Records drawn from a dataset
□ □ □
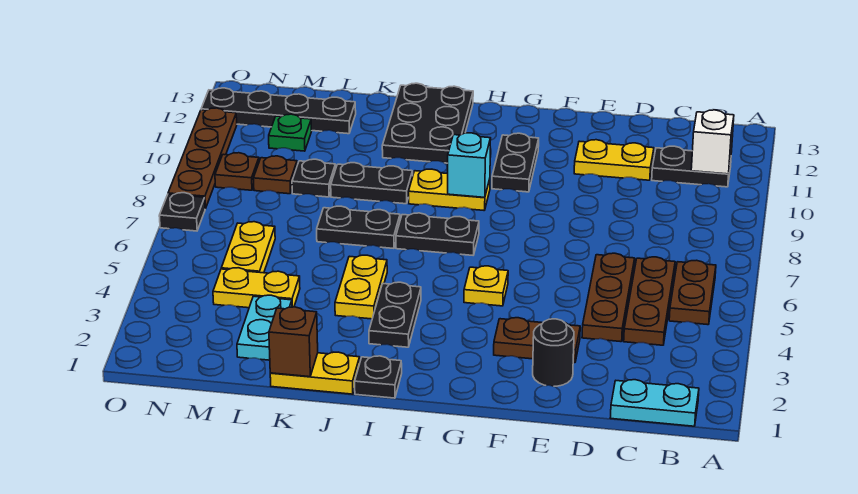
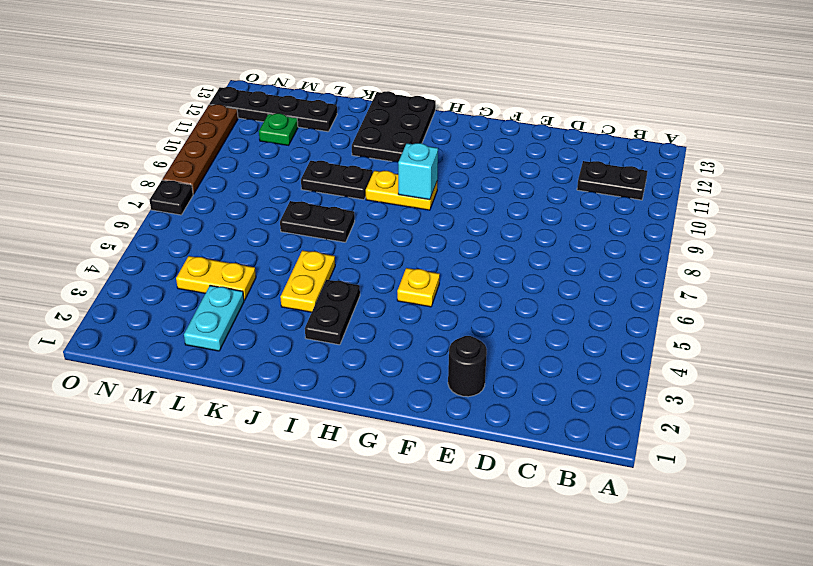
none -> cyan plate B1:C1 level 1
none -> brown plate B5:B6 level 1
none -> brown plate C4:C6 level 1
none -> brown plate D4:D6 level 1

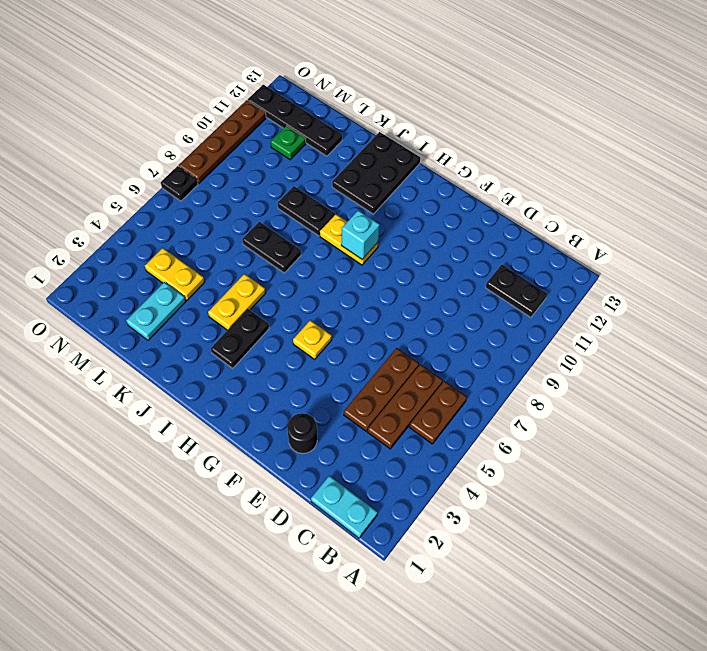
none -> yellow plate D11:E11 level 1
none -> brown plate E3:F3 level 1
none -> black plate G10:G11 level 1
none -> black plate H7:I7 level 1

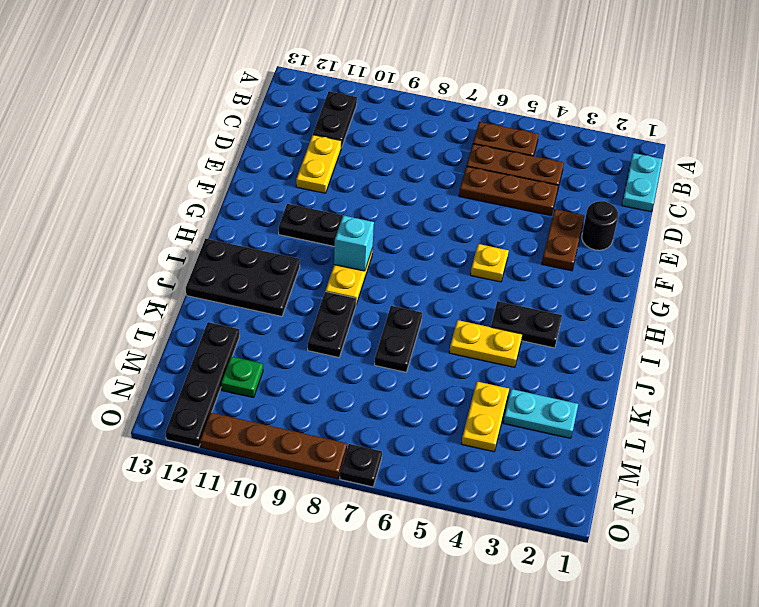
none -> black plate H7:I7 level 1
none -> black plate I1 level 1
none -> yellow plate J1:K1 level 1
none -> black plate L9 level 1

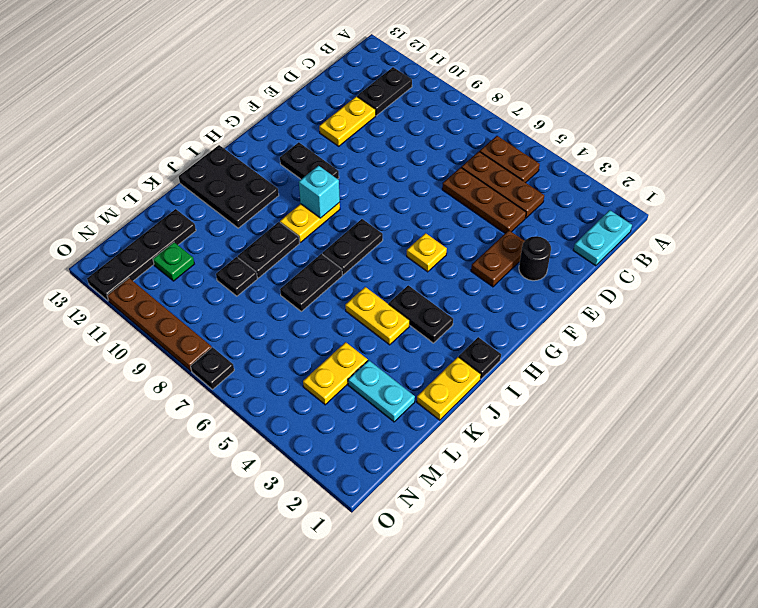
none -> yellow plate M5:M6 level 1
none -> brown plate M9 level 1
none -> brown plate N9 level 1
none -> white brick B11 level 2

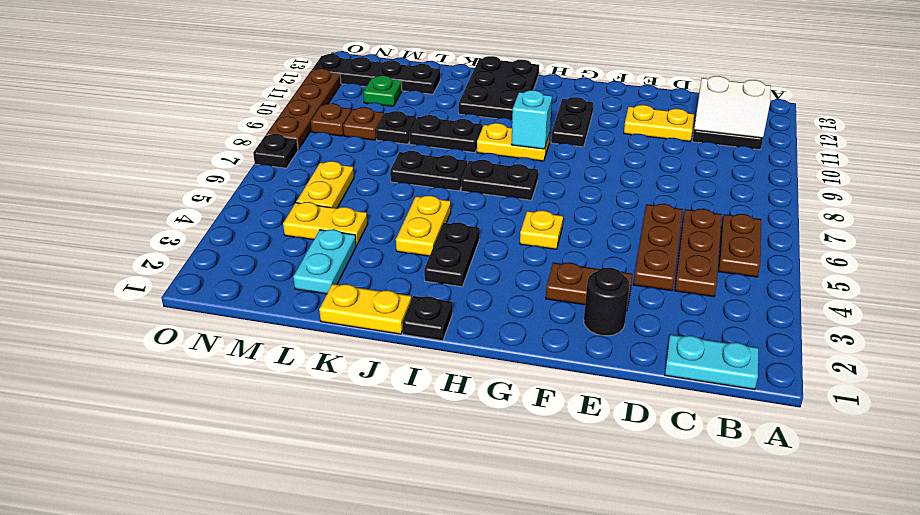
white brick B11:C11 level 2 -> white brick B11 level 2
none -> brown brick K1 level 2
□ □ □
- What you are asked to do -
If a line of the records above holds the word "black", show it.

- Solution for this task -
none -> black plate G10:G11 level 1
none -> black plate H7:I7 level 1
none -> black plate H7:I7 level 1
none -> black plate I1 level 1
none -> black plate L9 level 1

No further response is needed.